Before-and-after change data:

------------------------------------------------------------

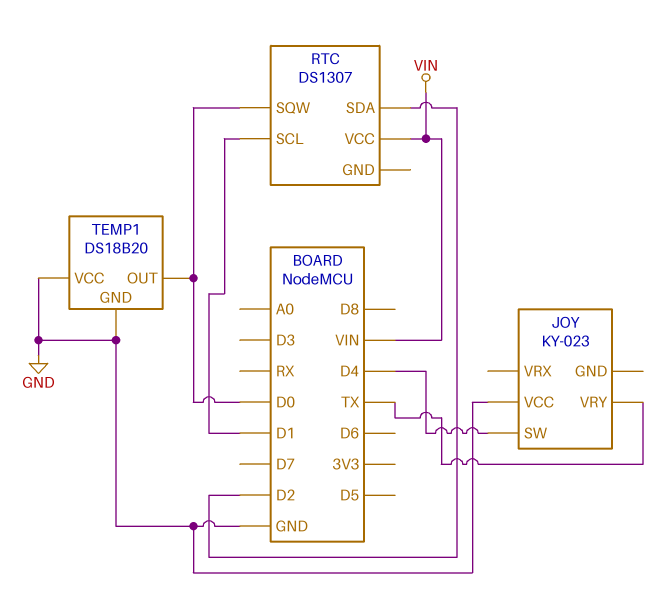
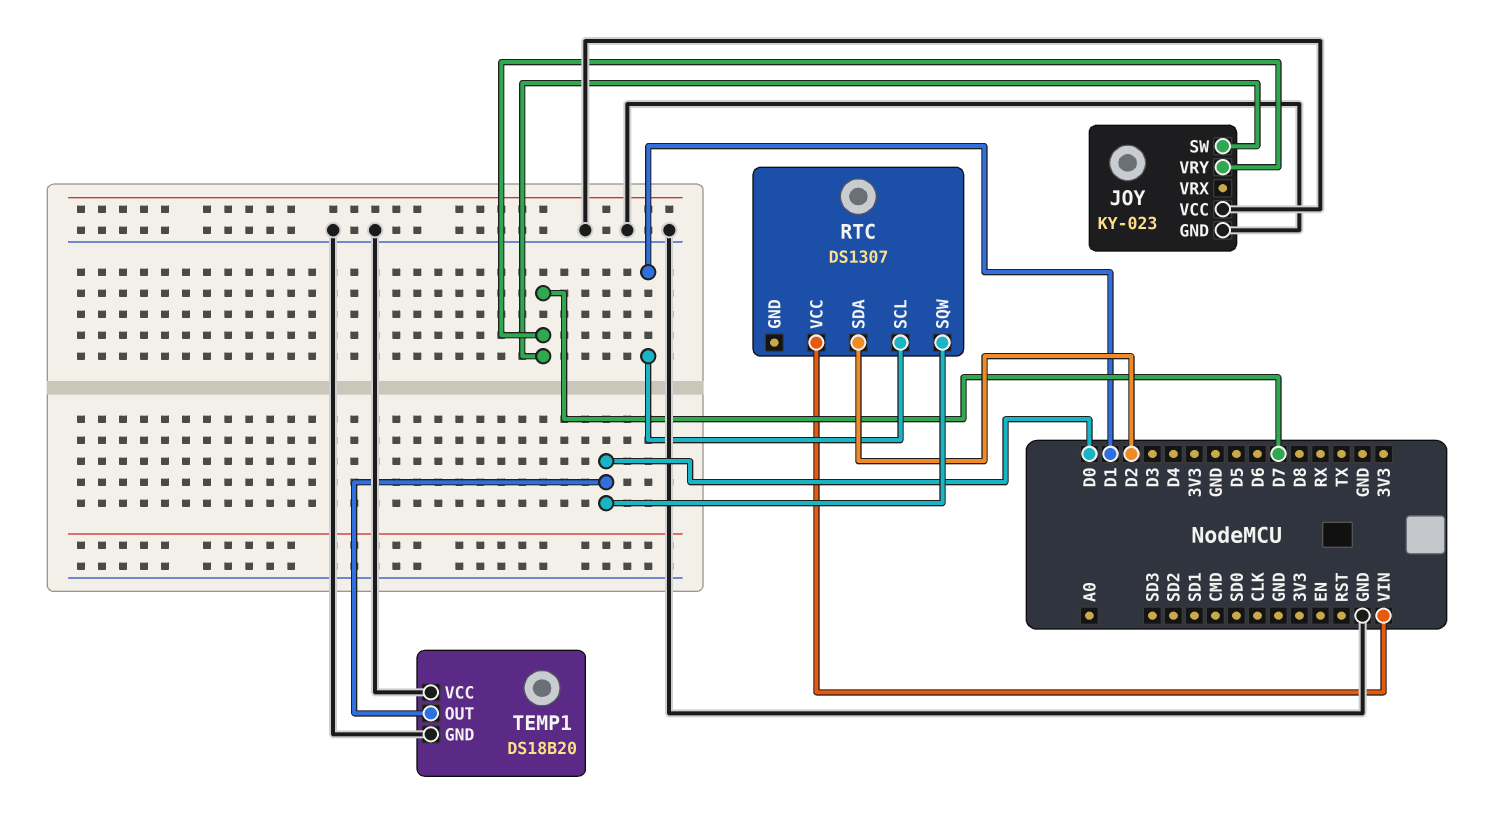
JOY pin GND: none -> GND
JOY pin SW: D4 -> D7
JOY pin VRY: TX -> D7

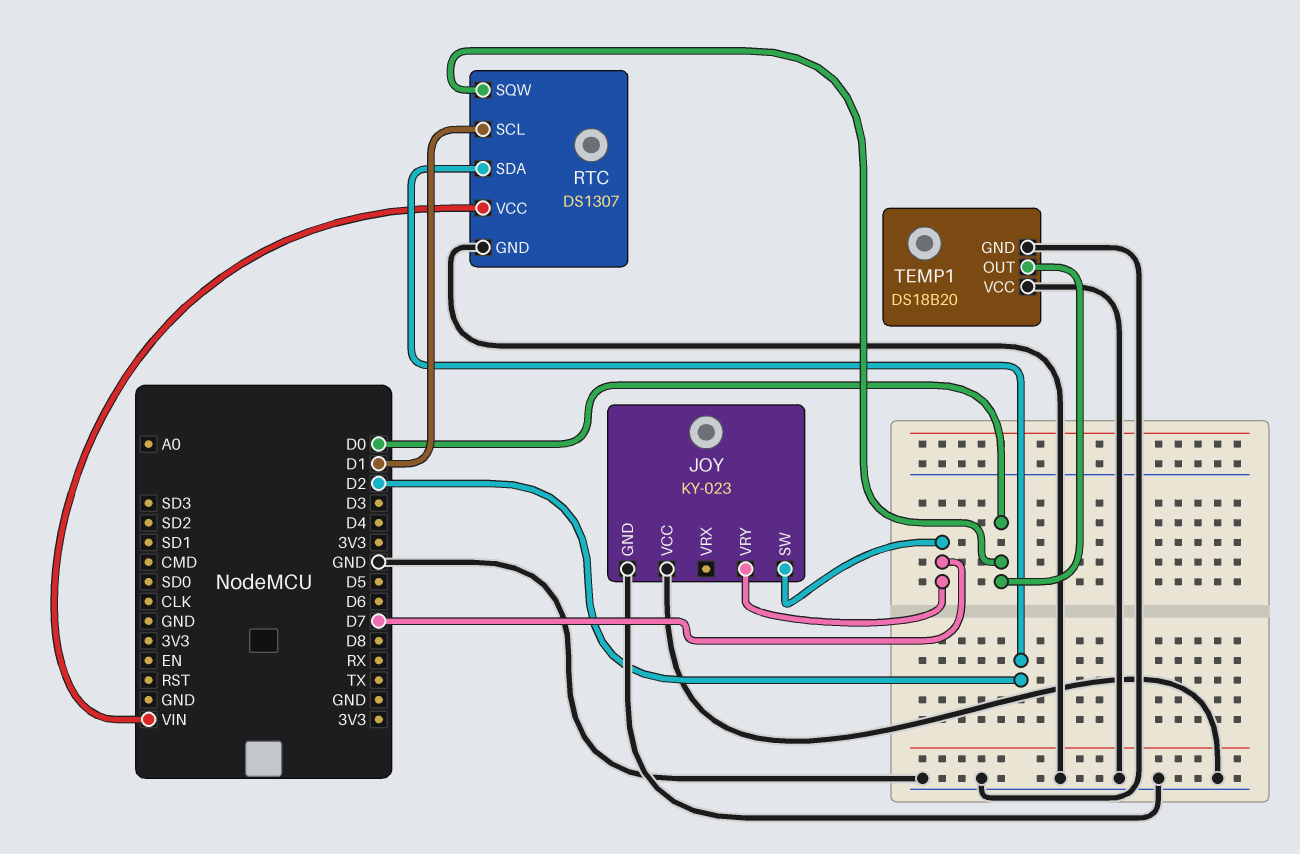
RTC pin GND: none -> GND

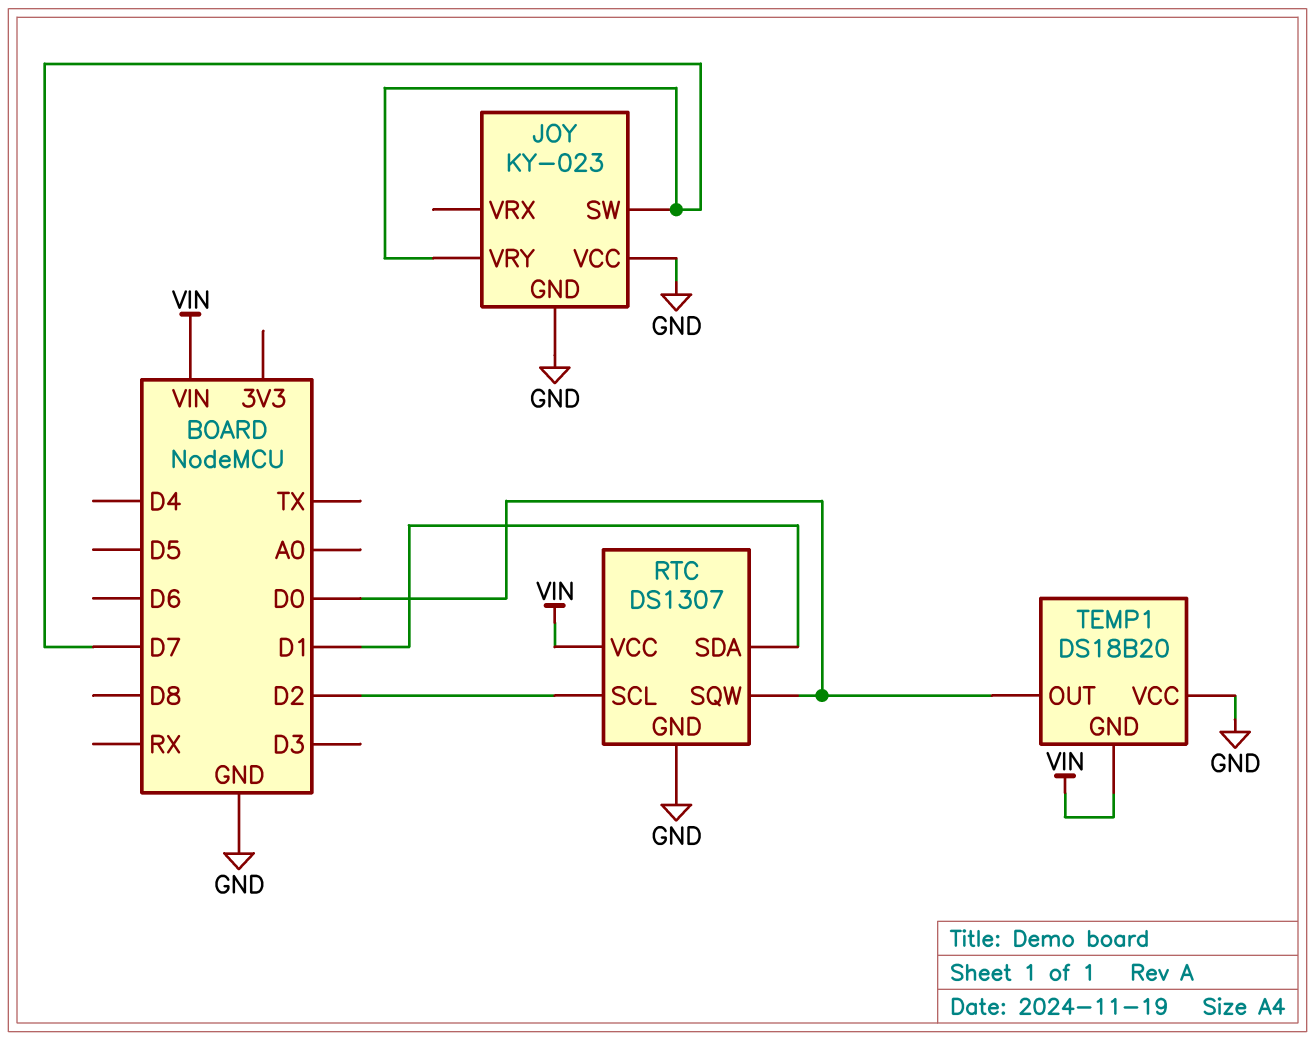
RTC pin SCL: D1 -> D2
RTC pin SDA: D2 -> D1
TEMP1 pin GND: GND -> VIN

------------------------------------------------------------

_Description of the task_. Copy exactly, and only, the lines running from the one containing "JOY pin VRY: TX -> D7" through the final line of the data, and omit the pictures.

_Solution for this problem_.
JOY pin VRY: TX -> D7

RTC pin GND: none -> GND

RTC pin SCL: D1 -> D2
RTC pin SDA: D2 -> D1
TEMP1 pin GND: GND -> VIN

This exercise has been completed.